(Object count change data)
★ ★ ★ ★ ★ ★ ★

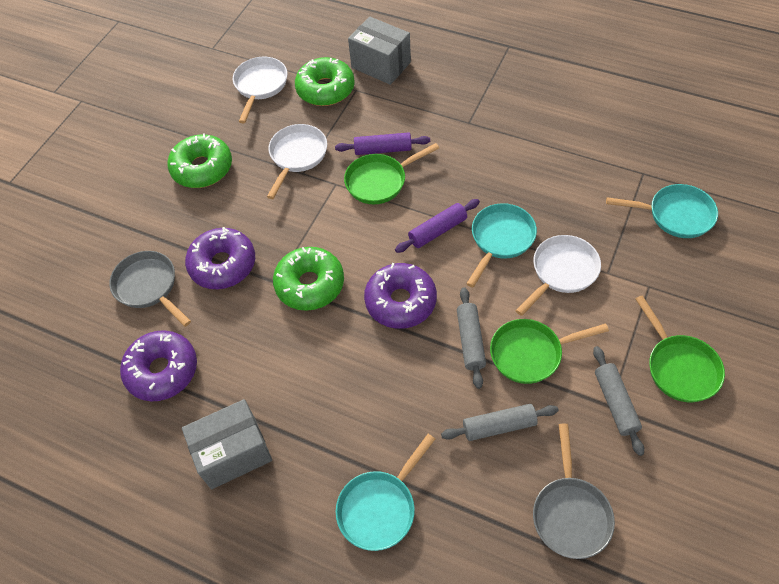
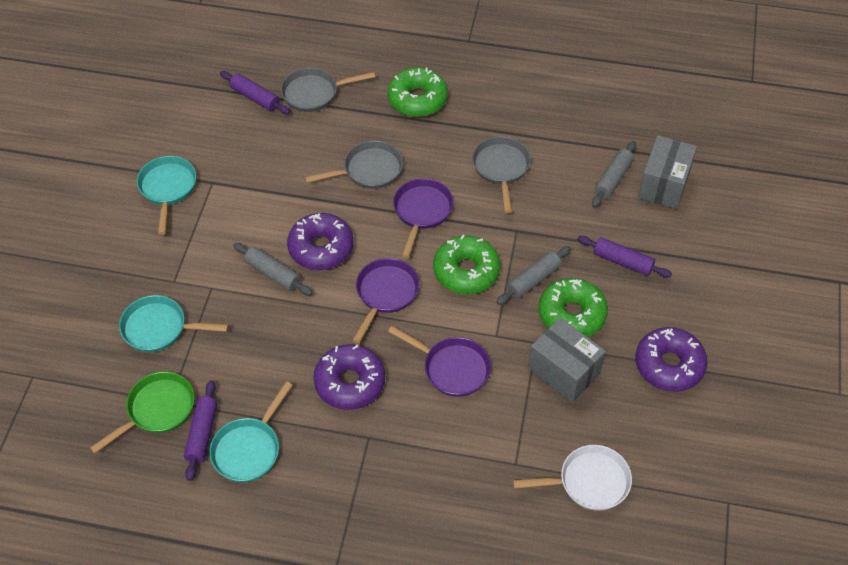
green pan: [344,143,439,204] [490,319,609,384] [635,296,725,402] = 3 -> [90,372,195,454] = 1
grey pan: [109,251,191,327] [533,424,615,559] = 2 -> [281,68,375,112] [305,141,403,189] [472,136,531,213] = 3
purple pan: none = 0 -> [352,258,419,344] [388,326,491,397] [393,178,454,258] = 3
purple rolling pin: [335,132,430,155] [395,199,480,253] = 2 -> [184,380,217,481] [220,71,290,114] [577,236,672,278] = 3
white pan: [233,57,288,123] [267,124,327,199] [516,235,601,316] = 3 -> [513,445,632,511] = 1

★ ★ ★ ★ ★ ★ ★

## WORK REQUEST
Transcribe all the lines above exactly; any image among them is skipped.

## OUTPUT OF THE EXERCISE
green pan: [344,143,439,204] [490,319,609,384] [635,296,725,402] = 3 -> [90,372,195,454] = 1
grey pan: [109,251,191,327] [533,424,615,559] = 2 -> [281,68,375,112] [305,141,403,189] [472,136,531,213] = 3
purple pan: none = 0 -> [352,258,419,344] [388,326,491,397] [393,178,454,258] = 3
purple rolling pin: [335,132,430,155] [395,199,480,253] = 2 -> [184,380,217,481] [220,71,290,114] [577,236,672,278] = 3
white pan: [233,57,288,123] [267,124,327,199] [516,235,601,316] = 3 -> [513,445,632,511] = 1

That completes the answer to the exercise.